** Opening MATERIAL SHOWN block **

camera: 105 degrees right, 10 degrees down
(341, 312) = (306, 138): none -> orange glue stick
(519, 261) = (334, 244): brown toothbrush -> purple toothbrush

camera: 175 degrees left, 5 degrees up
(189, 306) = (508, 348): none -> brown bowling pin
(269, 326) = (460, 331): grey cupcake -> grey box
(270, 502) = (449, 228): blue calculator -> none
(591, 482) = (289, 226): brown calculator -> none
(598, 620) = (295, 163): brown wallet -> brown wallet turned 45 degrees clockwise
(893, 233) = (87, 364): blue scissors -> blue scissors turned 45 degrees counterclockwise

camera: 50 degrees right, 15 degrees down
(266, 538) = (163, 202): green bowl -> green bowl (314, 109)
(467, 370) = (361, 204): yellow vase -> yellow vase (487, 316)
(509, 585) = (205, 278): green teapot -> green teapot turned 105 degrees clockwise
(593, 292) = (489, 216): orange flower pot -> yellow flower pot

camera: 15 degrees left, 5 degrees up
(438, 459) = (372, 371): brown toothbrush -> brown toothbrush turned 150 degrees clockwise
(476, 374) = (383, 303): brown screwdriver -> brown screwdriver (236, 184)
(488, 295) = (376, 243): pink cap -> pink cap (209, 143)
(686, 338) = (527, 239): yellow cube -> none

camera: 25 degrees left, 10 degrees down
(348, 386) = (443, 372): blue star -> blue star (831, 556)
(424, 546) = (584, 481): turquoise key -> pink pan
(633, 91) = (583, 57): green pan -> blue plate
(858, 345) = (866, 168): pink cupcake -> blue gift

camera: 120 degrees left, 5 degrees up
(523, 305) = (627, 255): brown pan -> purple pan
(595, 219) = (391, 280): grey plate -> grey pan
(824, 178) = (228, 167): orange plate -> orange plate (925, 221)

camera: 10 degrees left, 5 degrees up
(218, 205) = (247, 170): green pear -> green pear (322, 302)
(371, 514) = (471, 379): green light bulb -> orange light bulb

** Closing MATERIAL SHOWN block **

- ABOUT THIS EXERCISE: Count the lines of the data that hold the string "plate", and give that number as the entire reply.

- ANSWER SPACE: 3